RECORDS SHOWN:
——
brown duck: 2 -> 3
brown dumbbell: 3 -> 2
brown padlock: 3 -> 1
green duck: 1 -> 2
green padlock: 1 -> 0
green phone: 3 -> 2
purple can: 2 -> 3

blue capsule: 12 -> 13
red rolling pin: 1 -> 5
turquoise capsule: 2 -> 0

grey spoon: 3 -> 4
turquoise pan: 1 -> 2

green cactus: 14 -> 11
——
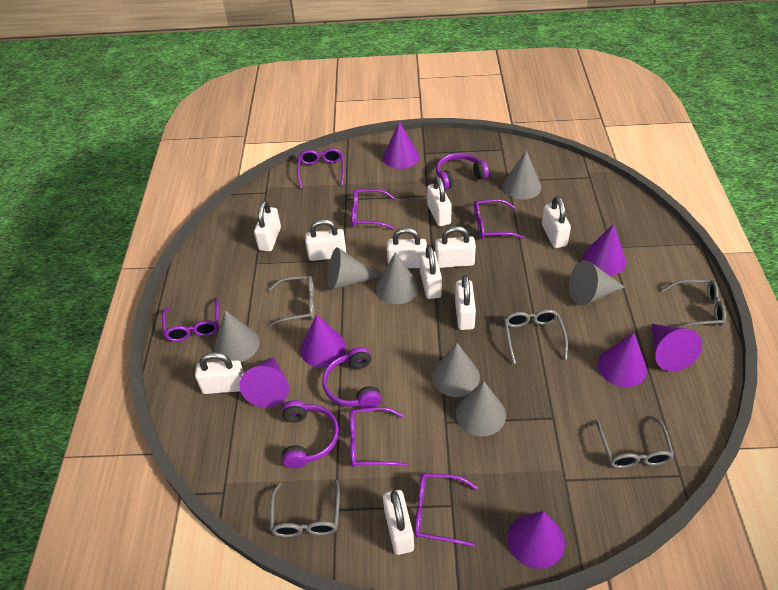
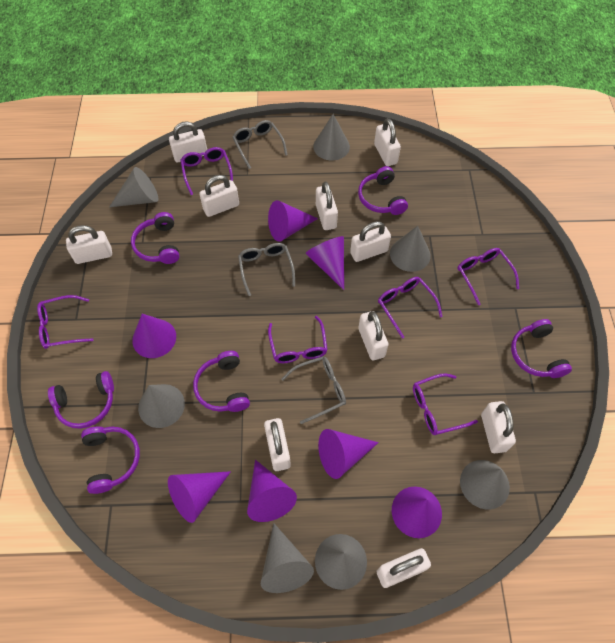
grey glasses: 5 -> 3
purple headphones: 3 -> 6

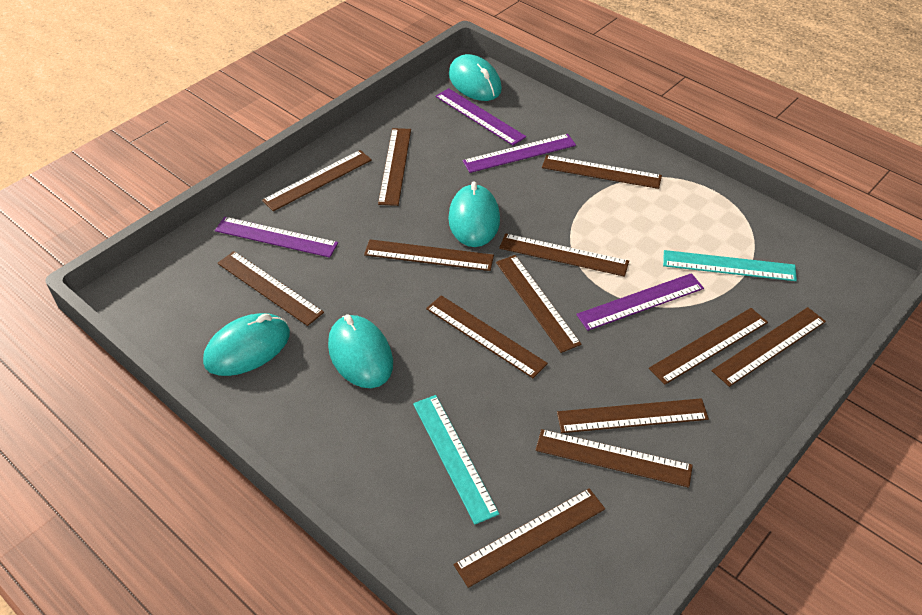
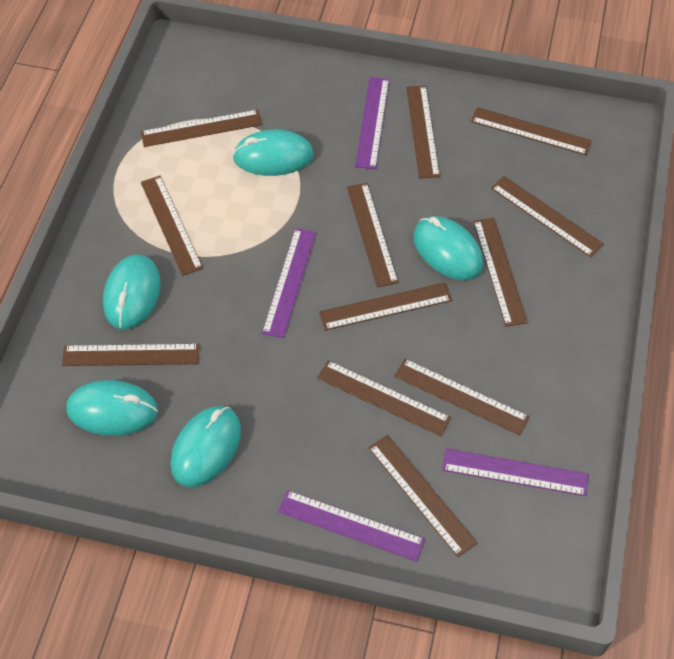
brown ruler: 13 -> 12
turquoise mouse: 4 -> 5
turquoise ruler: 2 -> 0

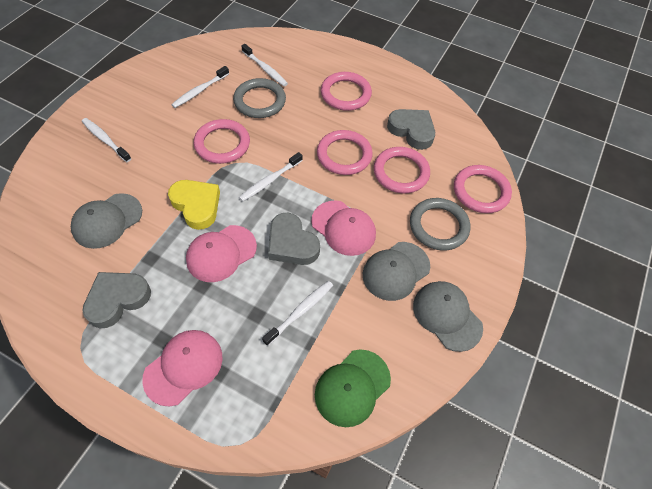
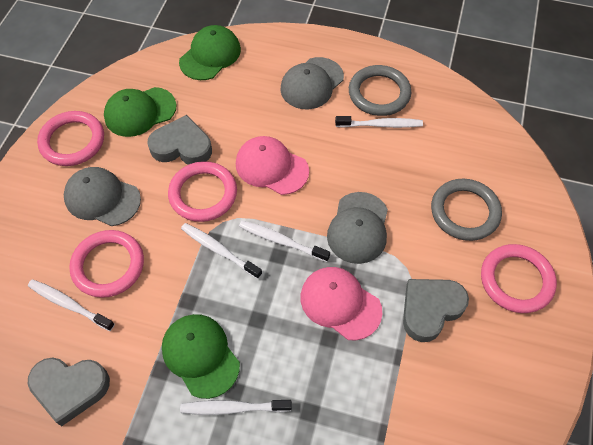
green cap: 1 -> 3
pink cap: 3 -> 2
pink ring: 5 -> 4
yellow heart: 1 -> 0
——
INSTRUCTIONS FOR THE TASK:
Write down exactly the span of lines above from the one containing "brown duck: 2 -> 3" to the one containing "green cactus: 14 -> 11", both ends included.

SOLUTION TO THIS PROBLEM:
brown duck: 2 -> 3
brown dumbbell: 3 -> 2
brown padlock: 3 -> 1
green duck: 1 -> 2
green padlock: 1 -> 0
green phone: 3 -> 2
purple can: 2 -> 3

blue capsule: 12 -> 13
red rolling pin: 1 -> 5
turquoise capsule: 2 -> 0

grey spoon: 3 -> 4
turquoise pan: 1 -> 2

green cactus: 14 -> 11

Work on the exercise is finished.